Data items:
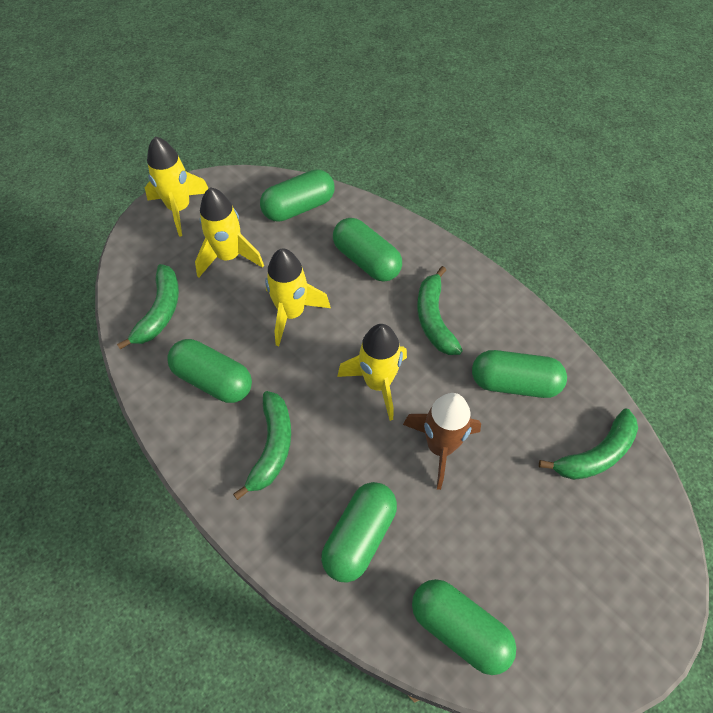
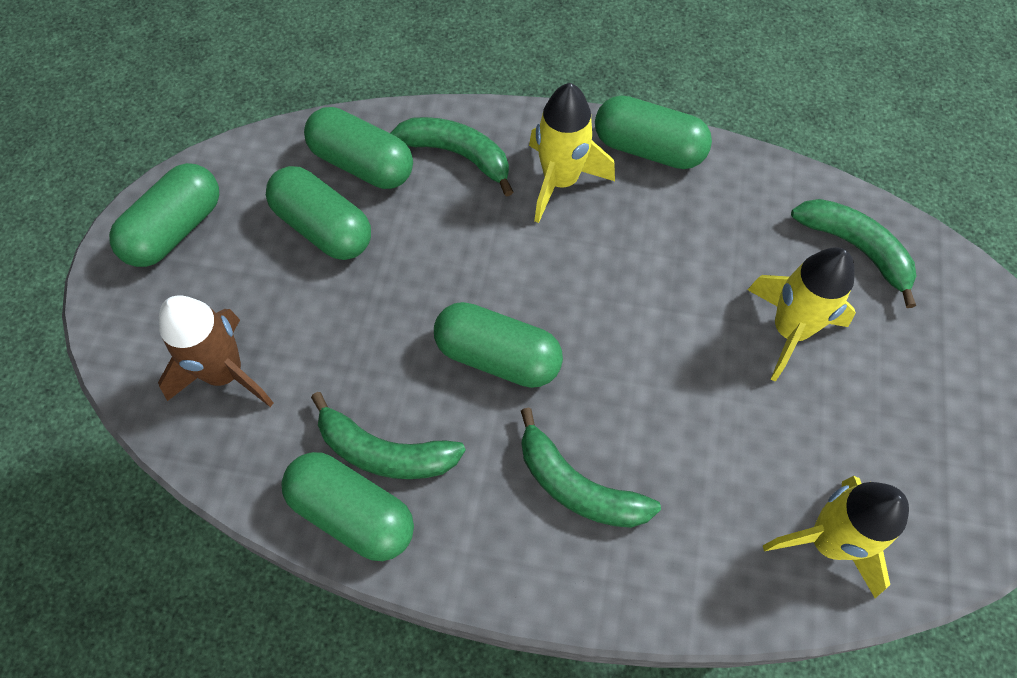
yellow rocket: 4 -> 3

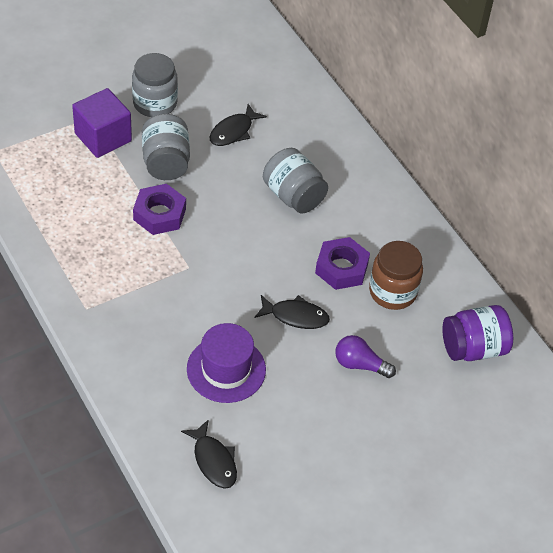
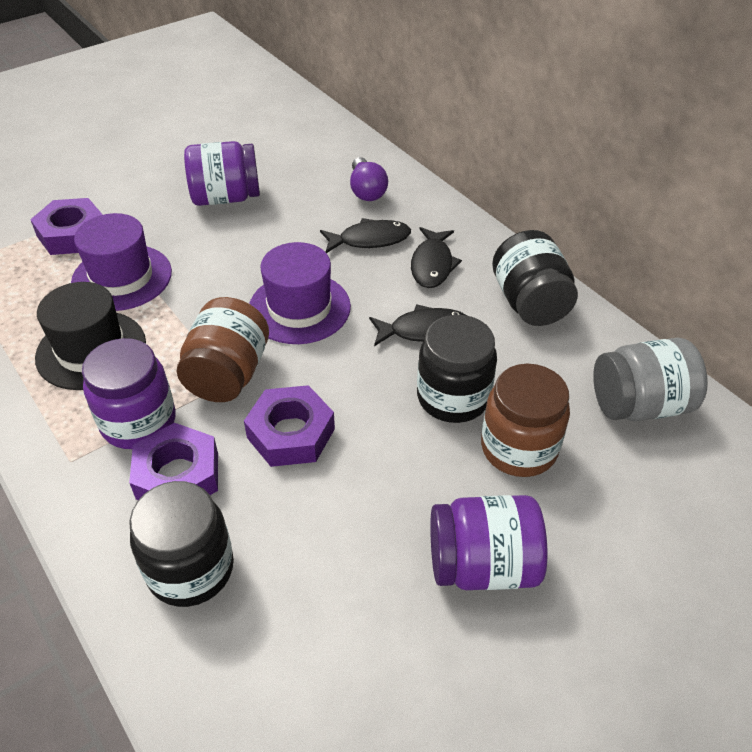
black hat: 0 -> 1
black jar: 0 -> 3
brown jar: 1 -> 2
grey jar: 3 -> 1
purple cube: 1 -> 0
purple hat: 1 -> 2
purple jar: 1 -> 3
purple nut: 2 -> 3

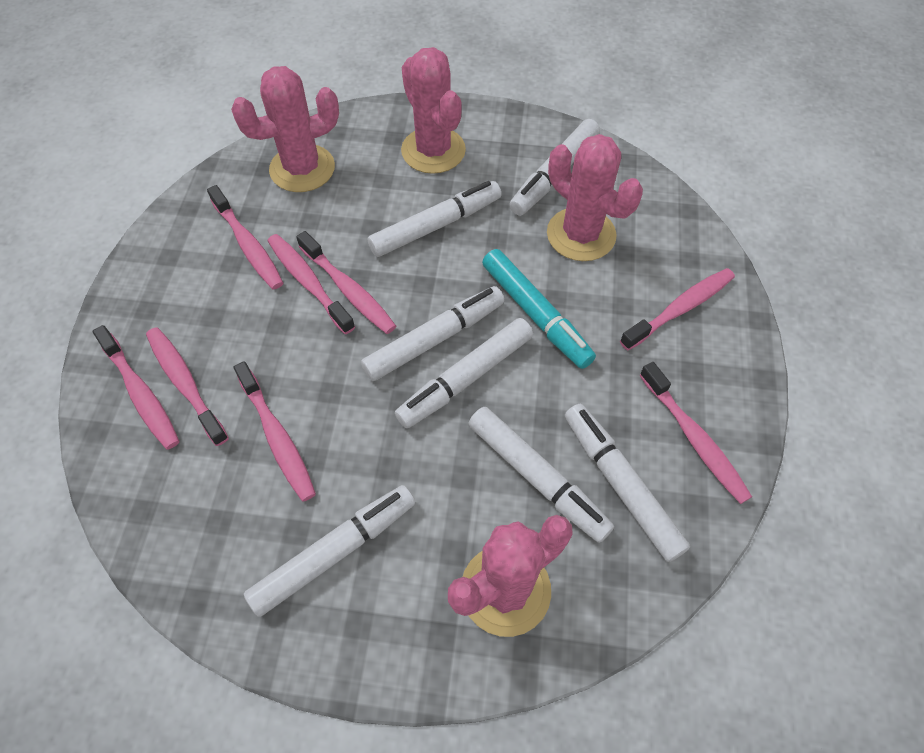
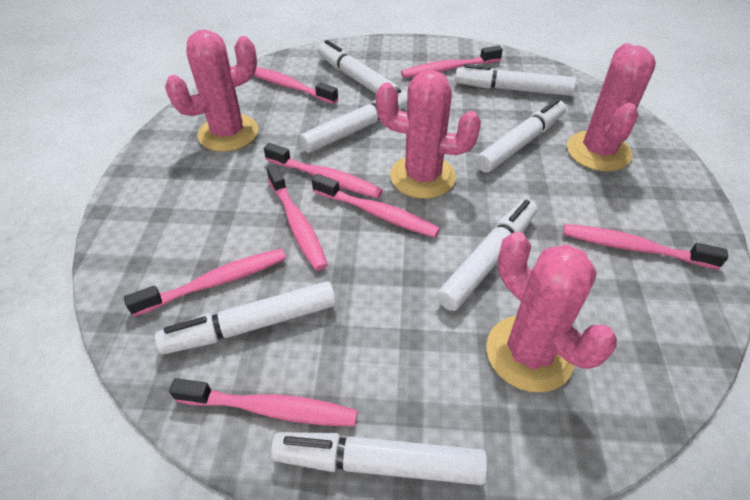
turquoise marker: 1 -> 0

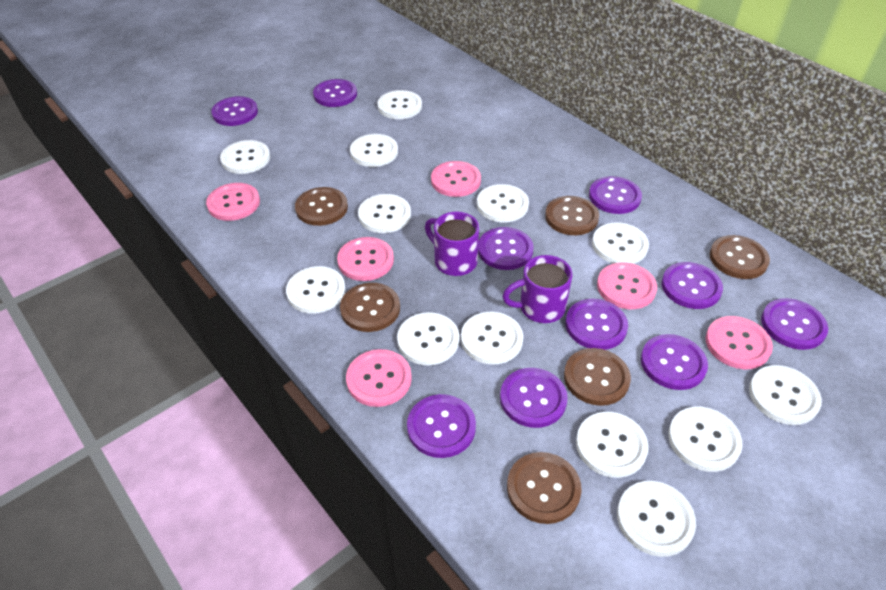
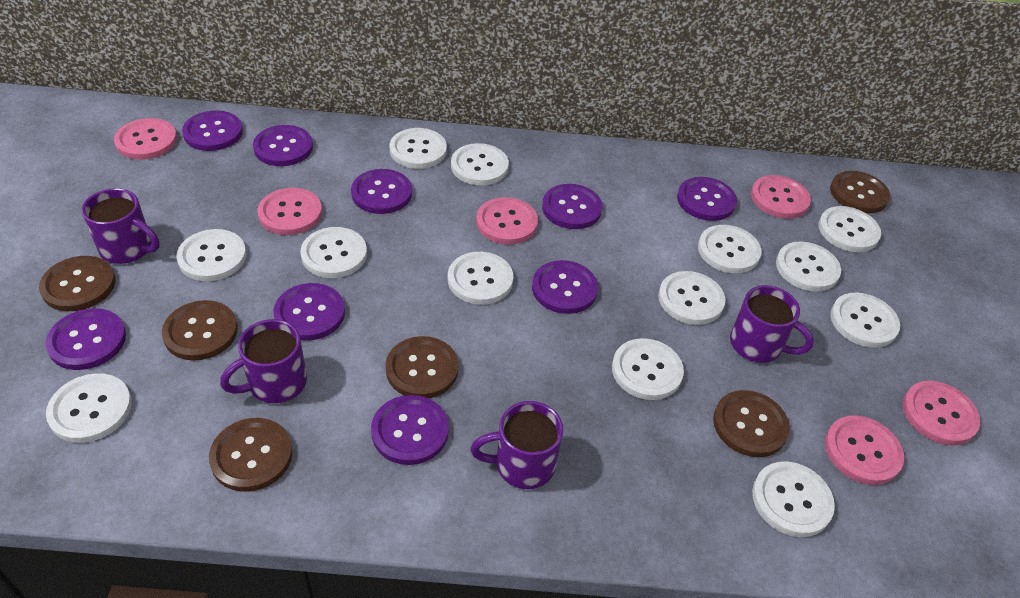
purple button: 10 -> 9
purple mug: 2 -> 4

▶ Task directions: Above are records with pictures; repeat them exactly, but without the pictures.

▶ Your solution:
yellow rocket: 4 -> 3

black hat: 0 -> 1
black jar: 0 -> 3
brown jar: 1 -> 2
grey jar: 3 -> 1
purple cube: 1 -> 0
purple hat: 1 -> 2
purple jar: 1 -> 3
purple nut: 2 -> 3

turquoise marker: 1 -> 0

purple button: 10 -> 9
purple mug: 2 -> 4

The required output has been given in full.